# To do:
Report each line of the data that has "yellow" somewhere in it.

[Collected data]
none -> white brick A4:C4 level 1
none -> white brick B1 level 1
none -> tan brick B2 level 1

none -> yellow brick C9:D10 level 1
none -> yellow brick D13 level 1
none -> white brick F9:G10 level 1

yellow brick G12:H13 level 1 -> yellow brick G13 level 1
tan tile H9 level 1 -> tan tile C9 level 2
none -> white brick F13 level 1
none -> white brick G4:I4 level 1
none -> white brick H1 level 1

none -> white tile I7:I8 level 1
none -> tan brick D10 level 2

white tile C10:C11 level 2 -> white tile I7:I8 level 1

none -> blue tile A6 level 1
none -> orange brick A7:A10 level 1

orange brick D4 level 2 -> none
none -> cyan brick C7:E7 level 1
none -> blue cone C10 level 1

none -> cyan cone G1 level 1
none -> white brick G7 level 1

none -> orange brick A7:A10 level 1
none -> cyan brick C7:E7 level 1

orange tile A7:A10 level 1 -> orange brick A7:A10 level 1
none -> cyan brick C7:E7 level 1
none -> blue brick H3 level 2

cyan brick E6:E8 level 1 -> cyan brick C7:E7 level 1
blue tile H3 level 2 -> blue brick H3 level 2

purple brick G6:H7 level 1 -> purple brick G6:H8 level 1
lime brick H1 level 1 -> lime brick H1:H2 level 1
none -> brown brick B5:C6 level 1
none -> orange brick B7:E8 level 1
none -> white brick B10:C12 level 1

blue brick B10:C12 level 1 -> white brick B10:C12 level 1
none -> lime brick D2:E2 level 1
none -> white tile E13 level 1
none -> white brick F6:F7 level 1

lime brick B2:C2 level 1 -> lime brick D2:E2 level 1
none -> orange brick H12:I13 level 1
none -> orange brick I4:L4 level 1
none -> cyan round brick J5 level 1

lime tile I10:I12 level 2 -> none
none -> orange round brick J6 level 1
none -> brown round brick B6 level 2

# Response to the exercise:
none -> yellow brick C9:D10 level 1
none -> yellow brick D13 level 1
yellow brick G12:H13 level 1 -> yellow brick G13 level 1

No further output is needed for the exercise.